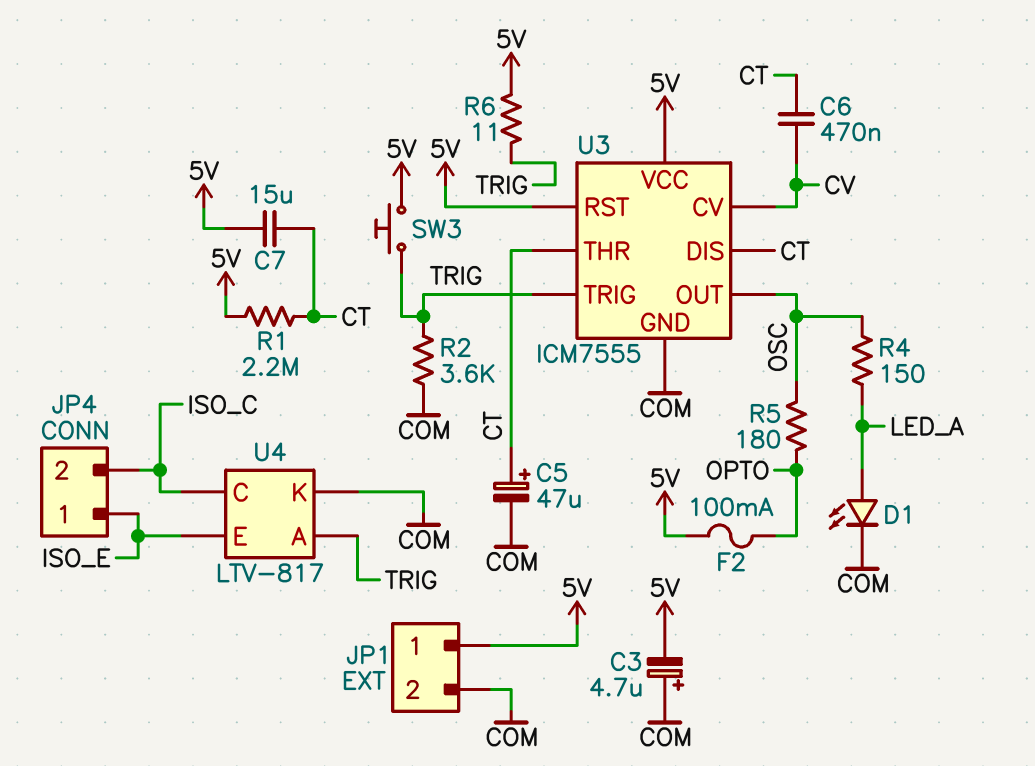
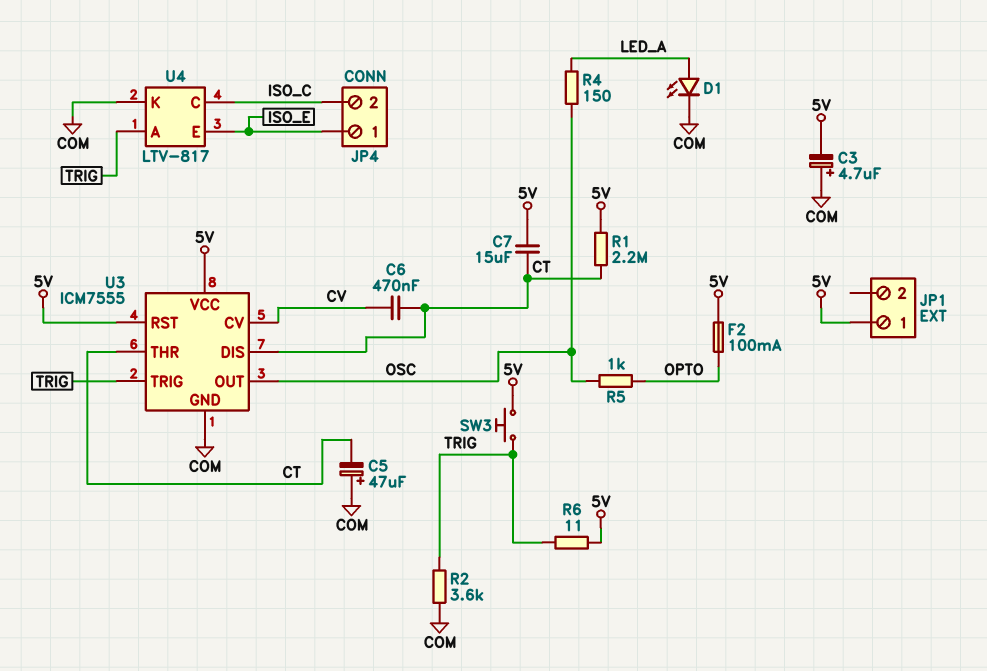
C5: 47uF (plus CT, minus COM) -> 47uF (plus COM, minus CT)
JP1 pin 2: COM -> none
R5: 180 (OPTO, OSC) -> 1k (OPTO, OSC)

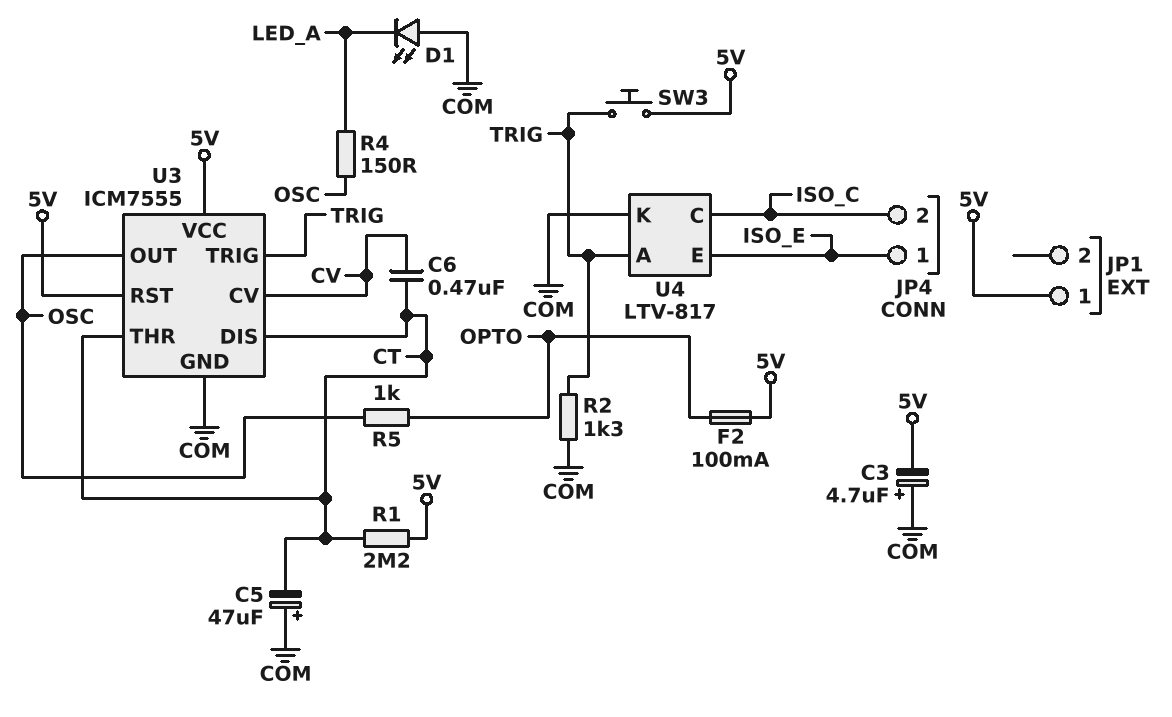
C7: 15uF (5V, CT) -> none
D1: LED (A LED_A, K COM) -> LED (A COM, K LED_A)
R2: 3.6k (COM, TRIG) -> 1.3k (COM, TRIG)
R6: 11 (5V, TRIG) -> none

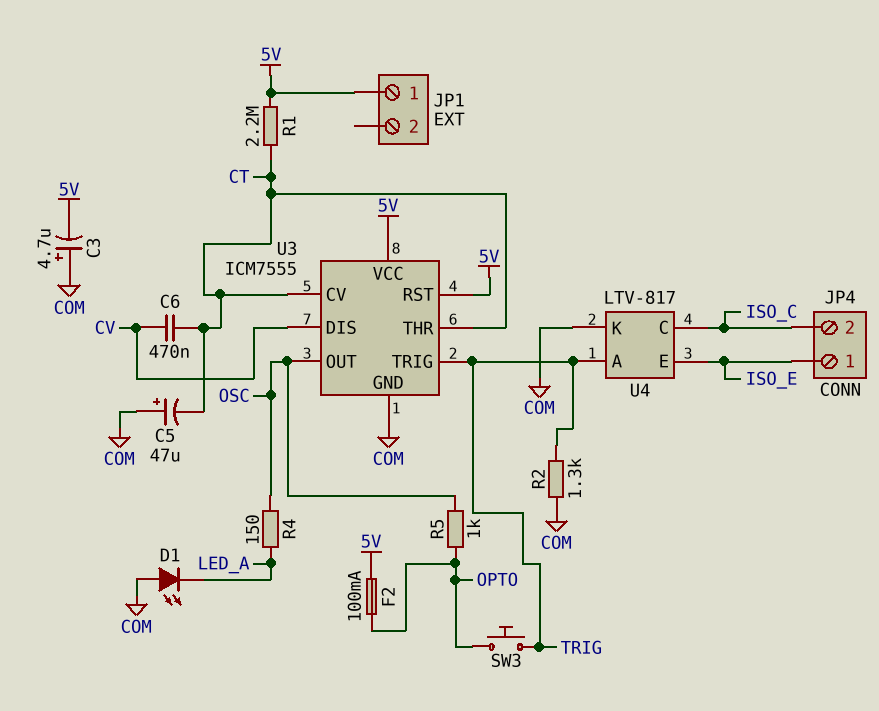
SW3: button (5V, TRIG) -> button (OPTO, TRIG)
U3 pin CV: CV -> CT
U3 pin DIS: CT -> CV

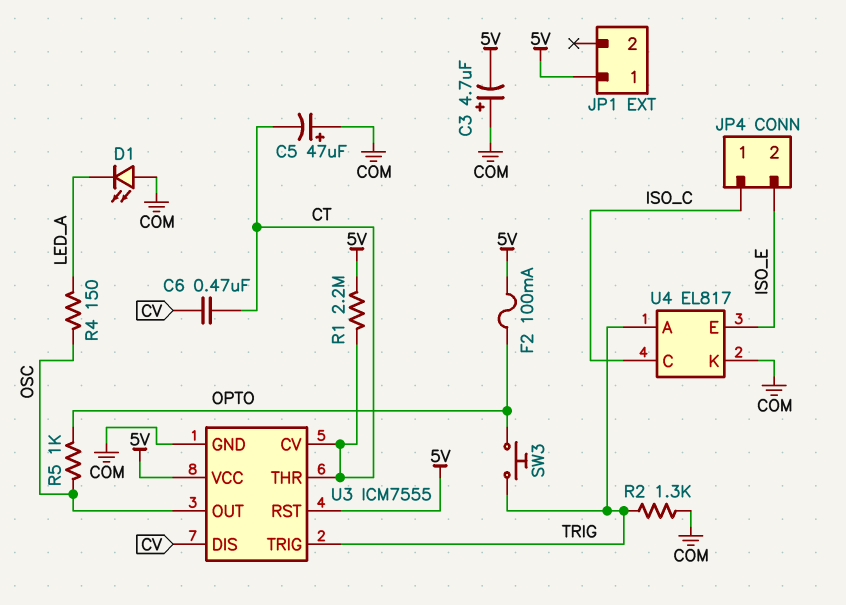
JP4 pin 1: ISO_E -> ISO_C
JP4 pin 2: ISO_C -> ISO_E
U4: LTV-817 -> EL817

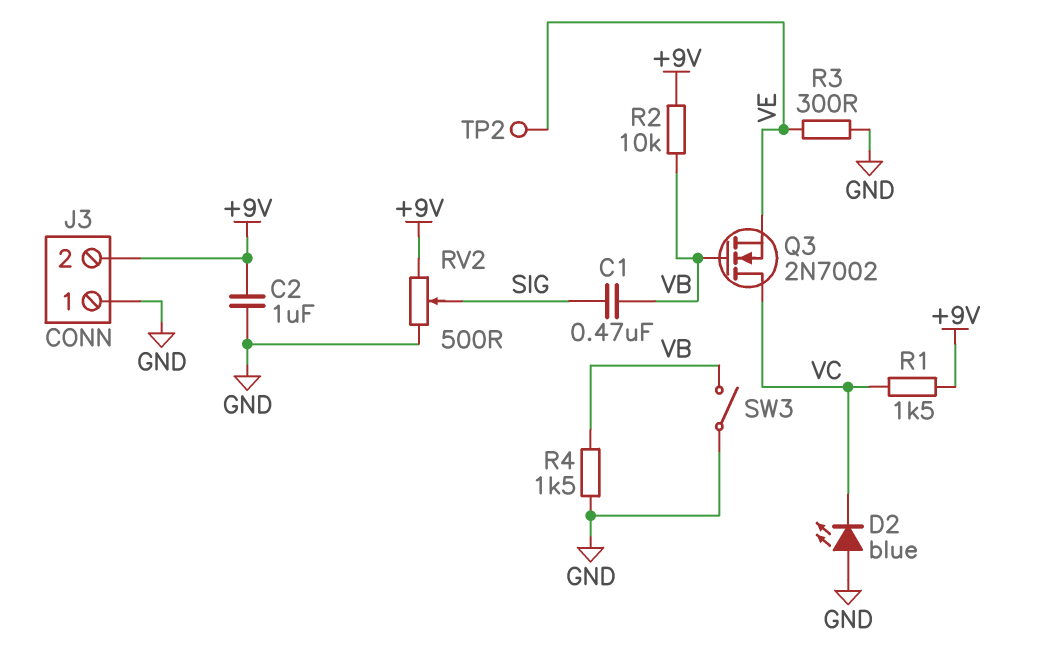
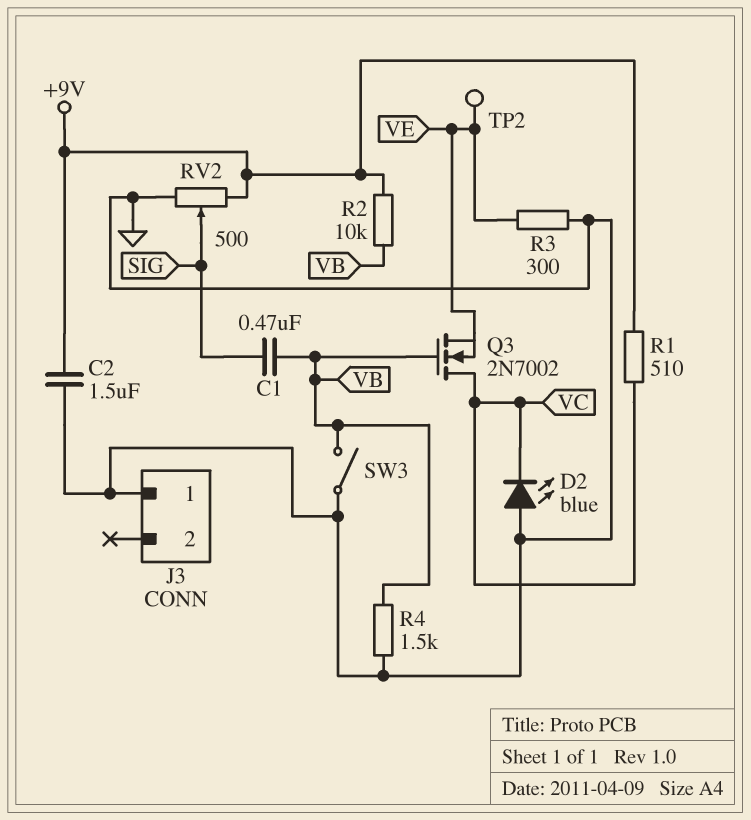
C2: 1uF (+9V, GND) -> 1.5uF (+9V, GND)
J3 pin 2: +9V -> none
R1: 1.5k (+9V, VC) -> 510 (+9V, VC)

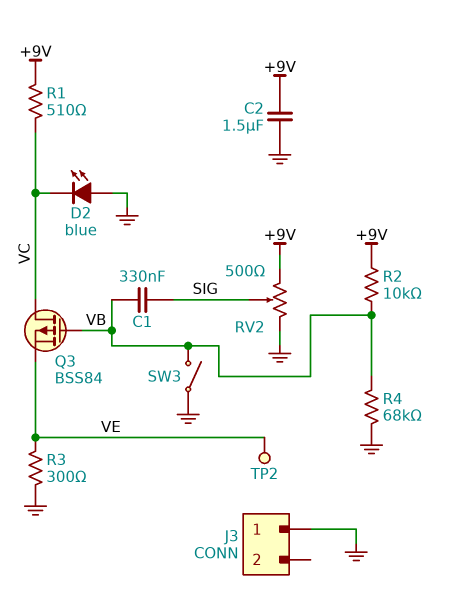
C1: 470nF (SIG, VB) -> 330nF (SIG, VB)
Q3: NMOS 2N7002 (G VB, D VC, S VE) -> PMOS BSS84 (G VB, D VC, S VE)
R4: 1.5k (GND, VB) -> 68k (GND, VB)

........

Task instructions
Copy every entry above exactly as it stands, but leave the pictures out.

Your response
C5: 47uF (plus CT, minus COM) -> 47uF (plus COM, minus CT)
JP1 pin 2: COM -> none
R5: 180 (OPTO, OSC) -> 1k (OPTO, OSC)

C7: 15uF (5V, CT) -> none
D1: LED (A LED_A, K COM) -> LED (A COM, K LED_A)
R2: 3.6k (COM, TRIG) -> 1.3k (COM, TRIG)
R6: 11 (5V, TRIG) -> none

SW3: button (5V, TRIG) -> button (OPTO, TRIG)
U3 pin CV: CV -> CT
U3 pin DIS: CT -> CV

JP4 pin 1: ISO_E -> ISO_C
JP4 pin 2: ISO_C -> ISO_E
U4: LTV-817 -> EL817

C2: 1uF (+9V, GND) -> 1.5uF (+9V, GND)
J3 pin 2: +9V -> none
R1: 1.5k (+9V, VC) -> 510 (+9V, VC)

C1: 470nF (SIG, VB) -> 330nF (SIG, VB)
Q3: NMOS 2N7002 (G VB, D VC, S VE) -> PMOS BSS84 (G VB, D VC, S VE)
R4: 1.5k (GND, VB) -> 68k (GND, VB)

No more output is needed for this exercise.